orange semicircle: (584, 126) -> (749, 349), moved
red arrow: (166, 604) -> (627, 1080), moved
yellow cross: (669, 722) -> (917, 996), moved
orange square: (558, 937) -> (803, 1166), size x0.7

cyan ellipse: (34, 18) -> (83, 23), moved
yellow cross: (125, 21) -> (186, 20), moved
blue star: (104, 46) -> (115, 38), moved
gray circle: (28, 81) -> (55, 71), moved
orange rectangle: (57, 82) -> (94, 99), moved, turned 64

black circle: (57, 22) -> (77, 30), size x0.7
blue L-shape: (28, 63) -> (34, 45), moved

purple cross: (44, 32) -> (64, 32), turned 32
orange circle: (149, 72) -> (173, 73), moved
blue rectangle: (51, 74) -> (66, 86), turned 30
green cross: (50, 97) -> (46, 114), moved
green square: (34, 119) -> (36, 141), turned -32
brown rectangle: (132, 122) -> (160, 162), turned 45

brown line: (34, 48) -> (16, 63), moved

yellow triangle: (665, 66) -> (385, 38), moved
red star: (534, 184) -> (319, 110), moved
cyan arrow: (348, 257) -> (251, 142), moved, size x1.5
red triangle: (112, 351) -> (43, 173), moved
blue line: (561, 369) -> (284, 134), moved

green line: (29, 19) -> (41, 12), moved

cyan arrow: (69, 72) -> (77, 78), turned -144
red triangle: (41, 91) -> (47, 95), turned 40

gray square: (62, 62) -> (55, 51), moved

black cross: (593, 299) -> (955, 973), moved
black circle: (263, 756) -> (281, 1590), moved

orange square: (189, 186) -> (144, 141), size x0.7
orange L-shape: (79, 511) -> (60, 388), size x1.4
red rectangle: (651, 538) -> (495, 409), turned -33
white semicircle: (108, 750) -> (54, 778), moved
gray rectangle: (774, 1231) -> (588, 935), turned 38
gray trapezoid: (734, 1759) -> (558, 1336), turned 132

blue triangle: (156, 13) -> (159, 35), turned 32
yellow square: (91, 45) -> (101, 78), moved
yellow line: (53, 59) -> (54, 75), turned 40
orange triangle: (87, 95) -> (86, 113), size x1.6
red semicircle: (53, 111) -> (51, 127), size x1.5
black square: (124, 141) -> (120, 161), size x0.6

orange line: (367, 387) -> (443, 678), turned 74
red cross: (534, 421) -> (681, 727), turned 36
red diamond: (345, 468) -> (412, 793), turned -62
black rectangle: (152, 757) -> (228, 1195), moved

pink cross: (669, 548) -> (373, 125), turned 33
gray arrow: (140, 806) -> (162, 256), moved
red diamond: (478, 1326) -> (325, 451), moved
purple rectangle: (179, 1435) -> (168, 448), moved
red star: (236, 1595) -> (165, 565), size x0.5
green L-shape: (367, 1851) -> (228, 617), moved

- Exercise prompt -
Your answer must be an exact copy of all the entries.

- Result of the task -
orange semicircle: (584, 126) -> (749, 349), moved
red arrow: (166, 604) -> (627, 1080), moved
yellow cross: (669, 722) -> (917, 996), moved
orange square: (558, 937) -> (803, 1166), size x0.7

cyan ellipse: (34, 18) -> (83, 23), moved
yellow cross: (125, 21) -> (186, 20), moved
blue star: (104, 46) -> (115, 38), moved
gray circle: (28, 81) -> (55, 71), moved
orange rectangle: (57, 82) -> (94, 99), moved, turned 64

black circle: (57, 22) -> (77, 30), size x0.7
blue L-shape: (28, 63) -> (34, 45), moved

purple cross: (44, 32) -> (64, 32), turned 32
orange circle: (149, 72) -> (173, 73), moved
blue rectangle: (51, 74) -> (66, 86), turned 30
green cross: (50, 97) -> (46, 114), moved
green square: (34, 119) -> (36, 141), turned -32
brown rectangle: (132, 122) -> (160, 162), turned 45

brown line: (34, 48) -> (16, 63), moved

yellow triangle: (665, 66) -> (385, 38), moved
red star: (534, 184) -> (319, 110), moved
cyan arrow: (348, 257) -> (251, 142), moved, size x1.5
red triangle: (112, 351) -> (43, 173), moved
blue line: (561, 369) -> (284, 134), moved

green line: (29, 19) -> (41, 12), moved

cyan arrow: (69, 72) -> (77, 78), turned -144
red triangle: (41, 91) -> (47, 95), turned 40

gray square: (62, 62) -> (55, 51), moved

black cross: (593, 299) -> (955, 973), moved
black circle: (263, 756) -> (281, 1590), moved

orange square: (189, 186) -> (144, 141), size x0.7
orange L-shape: (79, 511) -> (60, 388), size x1.4
red rectangle: (651, 538) -> (495, 409), turned -33
white semicircle: (108, 750) -> (54, 778), moved
gray rectangle: (774, 1231) -> (588, 935), turned 38
gray trapezoid: (734, 1759) -> (558, 1336), turned 132

blue triangle: (156, 13) -> (159, 35), turned 32
yellow square: (91, 45) -> (101, 78), moved
yellow line: (53, 59) -> (54, 75), turned 40
orange triangle: (87, 95) -> (86, 113), size x1.6
red semicircle: (53, 111) -> (51, 127), size x1.5
black square: (124, 141) -> (120, 161), size x0.6

orange line: (367, 387) -> (443, 678), turned 74
red cross: (534, 421) -> (681, 727), turned 36
red diamond: (345, 468) -> (412, 793), turned -62
black rectangle: (152, 757) -> (228, 1195), moved

pink cross: (669, 548) -> (373, 125), turned 33
gray arrow: (140, 806) -> (162, 256), moved
red diamond: (478, 1326) -> (325, 451), moved
purple rectangle: (179, 1435) -> (168, 448), moved
red star: (236, 1595) -> (165, 565), size x0.5
green L-shape: (367, 1851) -> (228, 617), moved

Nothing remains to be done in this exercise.